■ Object transformation records
☆ ☆ ☆
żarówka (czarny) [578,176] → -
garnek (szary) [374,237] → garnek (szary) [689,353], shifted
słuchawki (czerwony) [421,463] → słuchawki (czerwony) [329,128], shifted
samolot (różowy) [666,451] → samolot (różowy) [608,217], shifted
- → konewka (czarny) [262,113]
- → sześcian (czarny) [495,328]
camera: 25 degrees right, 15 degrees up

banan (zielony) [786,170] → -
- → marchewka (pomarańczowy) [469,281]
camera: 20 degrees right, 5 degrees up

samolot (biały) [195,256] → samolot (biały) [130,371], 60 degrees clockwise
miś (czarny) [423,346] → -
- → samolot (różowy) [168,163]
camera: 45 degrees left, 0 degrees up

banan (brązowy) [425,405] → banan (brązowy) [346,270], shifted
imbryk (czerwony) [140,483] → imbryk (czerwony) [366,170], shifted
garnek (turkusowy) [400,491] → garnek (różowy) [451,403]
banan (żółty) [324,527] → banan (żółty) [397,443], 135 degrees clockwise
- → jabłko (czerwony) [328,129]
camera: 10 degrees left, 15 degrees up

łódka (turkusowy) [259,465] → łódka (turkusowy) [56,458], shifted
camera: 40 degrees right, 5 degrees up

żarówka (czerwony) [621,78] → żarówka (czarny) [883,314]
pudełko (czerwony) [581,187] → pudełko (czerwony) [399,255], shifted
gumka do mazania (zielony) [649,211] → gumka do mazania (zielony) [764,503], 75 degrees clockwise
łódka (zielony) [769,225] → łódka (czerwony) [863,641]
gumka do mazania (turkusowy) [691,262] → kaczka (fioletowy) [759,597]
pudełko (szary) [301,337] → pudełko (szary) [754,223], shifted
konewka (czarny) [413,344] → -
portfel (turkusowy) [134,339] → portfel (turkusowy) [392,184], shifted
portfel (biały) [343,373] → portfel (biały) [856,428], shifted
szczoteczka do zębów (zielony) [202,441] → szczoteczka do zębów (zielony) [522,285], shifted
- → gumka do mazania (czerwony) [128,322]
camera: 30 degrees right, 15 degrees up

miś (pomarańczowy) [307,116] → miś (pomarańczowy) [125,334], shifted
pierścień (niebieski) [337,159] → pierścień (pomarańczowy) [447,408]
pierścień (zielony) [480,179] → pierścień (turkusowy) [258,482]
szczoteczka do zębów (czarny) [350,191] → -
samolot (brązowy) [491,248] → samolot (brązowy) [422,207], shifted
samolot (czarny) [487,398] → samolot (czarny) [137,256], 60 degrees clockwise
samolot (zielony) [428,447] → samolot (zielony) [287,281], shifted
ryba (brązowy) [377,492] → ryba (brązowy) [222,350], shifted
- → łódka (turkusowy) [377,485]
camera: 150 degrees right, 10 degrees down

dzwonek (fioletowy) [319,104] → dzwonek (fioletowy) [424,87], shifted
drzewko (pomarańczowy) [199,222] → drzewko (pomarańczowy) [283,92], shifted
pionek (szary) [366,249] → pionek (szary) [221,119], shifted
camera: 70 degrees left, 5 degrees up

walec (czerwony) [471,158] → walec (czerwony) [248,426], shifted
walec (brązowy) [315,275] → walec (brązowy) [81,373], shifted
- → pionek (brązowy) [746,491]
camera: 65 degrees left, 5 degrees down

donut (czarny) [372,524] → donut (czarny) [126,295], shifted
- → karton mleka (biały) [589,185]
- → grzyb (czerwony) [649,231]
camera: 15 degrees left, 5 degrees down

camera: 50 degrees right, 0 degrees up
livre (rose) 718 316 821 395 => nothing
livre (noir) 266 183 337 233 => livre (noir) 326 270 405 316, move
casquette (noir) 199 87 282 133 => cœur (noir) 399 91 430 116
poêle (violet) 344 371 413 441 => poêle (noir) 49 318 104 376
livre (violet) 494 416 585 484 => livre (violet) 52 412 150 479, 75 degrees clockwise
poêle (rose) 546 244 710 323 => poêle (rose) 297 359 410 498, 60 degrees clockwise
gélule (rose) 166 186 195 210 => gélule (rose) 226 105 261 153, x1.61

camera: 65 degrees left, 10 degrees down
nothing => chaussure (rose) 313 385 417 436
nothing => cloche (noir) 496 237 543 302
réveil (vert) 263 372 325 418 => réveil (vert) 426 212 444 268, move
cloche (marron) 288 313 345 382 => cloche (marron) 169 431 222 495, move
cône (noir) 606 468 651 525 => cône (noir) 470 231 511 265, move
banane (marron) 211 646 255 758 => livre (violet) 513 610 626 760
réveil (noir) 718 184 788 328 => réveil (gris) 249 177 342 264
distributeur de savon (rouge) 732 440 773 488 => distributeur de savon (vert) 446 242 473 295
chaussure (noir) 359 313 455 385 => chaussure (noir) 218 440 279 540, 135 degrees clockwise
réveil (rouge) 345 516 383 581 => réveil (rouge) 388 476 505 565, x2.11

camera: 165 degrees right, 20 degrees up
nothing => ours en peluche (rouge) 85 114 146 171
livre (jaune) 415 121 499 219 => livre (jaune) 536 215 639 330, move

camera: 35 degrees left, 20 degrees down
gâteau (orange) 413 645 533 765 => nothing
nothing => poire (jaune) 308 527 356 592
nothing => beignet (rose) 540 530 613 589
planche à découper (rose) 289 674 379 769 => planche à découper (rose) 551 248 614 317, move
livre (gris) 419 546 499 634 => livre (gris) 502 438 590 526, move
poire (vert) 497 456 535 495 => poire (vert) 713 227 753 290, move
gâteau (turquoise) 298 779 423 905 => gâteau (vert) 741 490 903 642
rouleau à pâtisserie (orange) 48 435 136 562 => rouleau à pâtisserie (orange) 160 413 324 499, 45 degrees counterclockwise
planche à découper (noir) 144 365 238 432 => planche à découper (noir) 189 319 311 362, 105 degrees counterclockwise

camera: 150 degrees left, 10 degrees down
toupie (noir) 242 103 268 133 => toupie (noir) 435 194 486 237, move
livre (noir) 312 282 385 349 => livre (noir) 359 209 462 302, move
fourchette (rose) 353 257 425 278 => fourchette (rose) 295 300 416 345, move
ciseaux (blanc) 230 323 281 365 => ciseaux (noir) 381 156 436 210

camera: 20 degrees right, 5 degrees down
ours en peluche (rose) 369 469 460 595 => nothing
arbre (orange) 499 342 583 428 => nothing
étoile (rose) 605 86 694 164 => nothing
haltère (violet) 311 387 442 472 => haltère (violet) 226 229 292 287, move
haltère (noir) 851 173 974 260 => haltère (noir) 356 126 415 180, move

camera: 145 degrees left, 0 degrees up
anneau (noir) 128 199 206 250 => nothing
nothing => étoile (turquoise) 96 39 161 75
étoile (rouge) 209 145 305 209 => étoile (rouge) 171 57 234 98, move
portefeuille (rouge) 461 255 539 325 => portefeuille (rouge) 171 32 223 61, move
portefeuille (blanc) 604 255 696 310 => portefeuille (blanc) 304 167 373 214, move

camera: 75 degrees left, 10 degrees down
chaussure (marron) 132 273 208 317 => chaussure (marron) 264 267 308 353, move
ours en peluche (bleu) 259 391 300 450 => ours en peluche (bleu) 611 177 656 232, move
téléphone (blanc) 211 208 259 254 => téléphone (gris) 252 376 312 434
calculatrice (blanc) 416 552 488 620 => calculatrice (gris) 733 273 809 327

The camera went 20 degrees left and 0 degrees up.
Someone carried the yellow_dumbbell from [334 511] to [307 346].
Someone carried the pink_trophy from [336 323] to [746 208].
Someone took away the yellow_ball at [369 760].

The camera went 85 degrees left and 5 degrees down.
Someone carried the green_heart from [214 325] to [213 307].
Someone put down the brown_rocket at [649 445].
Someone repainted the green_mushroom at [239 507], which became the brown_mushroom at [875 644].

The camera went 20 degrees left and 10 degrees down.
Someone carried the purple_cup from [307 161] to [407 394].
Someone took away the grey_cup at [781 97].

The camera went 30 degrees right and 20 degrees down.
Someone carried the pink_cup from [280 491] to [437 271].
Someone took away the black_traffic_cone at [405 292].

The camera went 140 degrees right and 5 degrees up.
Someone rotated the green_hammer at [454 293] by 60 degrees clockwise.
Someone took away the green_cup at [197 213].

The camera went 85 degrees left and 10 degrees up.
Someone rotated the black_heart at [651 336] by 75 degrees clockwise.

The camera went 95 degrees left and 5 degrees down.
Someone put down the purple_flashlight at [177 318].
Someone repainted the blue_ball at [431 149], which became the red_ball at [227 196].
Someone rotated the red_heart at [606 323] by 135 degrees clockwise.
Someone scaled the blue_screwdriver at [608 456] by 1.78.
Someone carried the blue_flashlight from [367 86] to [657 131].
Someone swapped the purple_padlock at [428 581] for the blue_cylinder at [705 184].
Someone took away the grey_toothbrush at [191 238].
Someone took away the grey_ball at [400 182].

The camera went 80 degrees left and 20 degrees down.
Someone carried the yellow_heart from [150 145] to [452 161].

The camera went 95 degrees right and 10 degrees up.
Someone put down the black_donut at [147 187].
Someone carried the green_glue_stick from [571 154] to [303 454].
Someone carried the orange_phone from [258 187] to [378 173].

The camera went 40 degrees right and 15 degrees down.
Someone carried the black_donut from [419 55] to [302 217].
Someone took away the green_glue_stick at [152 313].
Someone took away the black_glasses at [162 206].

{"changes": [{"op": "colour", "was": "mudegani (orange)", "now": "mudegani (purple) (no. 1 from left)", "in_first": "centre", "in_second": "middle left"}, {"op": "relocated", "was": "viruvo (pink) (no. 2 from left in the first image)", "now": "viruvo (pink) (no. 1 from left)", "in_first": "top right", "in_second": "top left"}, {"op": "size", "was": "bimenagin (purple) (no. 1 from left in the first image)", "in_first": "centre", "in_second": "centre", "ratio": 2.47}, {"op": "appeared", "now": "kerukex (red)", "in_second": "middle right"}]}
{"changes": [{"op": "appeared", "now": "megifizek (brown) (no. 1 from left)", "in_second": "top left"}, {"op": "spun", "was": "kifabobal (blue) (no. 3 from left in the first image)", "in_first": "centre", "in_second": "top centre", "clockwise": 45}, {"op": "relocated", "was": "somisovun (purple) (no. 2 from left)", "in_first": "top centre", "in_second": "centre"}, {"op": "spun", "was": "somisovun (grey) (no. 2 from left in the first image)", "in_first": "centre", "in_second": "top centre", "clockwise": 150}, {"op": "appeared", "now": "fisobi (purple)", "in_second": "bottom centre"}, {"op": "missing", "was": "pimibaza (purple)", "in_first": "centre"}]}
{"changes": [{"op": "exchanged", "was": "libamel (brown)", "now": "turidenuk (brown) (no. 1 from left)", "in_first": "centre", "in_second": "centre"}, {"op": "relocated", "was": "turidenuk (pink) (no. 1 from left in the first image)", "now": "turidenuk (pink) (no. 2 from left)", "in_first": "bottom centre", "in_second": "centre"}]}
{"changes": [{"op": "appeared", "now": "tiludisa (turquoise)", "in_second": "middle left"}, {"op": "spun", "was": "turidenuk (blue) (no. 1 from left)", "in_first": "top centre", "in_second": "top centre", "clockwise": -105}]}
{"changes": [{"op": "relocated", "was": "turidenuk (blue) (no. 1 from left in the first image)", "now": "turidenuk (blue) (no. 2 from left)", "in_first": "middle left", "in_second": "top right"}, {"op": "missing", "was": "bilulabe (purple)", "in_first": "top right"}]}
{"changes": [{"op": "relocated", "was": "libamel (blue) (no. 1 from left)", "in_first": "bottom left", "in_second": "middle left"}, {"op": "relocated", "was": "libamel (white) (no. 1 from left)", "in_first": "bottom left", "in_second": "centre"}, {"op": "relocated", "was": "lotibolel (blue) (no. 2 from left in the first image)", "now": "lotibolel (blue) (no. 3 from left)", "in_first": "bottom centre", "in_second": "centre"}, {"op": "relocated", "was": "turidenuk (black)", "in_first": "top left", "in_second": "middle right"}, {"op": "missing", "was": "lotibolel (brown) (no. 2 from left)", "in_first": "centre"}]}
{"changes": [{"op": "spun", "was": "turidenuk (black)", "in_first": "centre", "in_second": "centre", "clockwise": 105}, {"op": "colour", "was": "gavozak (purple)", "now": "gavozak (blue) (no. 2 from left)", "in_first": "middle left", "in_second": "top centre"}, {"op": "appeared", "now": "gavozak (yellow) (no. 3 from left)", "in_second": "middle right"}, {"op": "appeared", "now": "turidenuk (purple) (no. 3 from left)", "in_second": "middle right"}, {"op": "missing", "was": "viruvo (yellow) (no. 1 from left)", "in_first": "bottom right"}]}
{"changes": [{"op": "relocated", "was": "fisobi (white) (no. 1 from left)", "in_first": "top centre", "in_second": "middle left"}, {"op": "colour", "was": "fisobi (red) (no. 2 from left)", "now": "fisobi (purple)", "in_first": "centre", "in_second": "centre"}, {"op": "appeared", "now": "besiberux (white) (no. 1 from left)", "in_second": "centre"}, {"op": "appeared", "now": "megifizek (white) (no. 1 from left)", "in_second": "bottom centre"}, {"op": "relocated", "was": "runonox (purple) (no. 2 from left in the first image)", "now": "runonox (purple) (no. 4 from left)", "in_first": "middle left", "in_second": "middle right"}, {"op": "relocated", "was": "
☆ ☆ ☆
■ TASK BRIEF
All lines from the top of the data through the line containing "- → sześcian (czarny) [495,328]" need to be retyped exactly, and nothing more.

■ RESULT OF THIS EXERCISE
żarówka (czarny) [578,176] → -
garnek (szary) [374,237] → garnek (szary) [689,353], shifted
słuchawki (czerwony) [421,463] → słuchawki (czerwony) [329,128], shifted
samolot (różowy) [666,451] → samolot (różowy) [608,217], shifted
- → konewka (czarny) [262,113]
- → sześcian (czarny) [495,328]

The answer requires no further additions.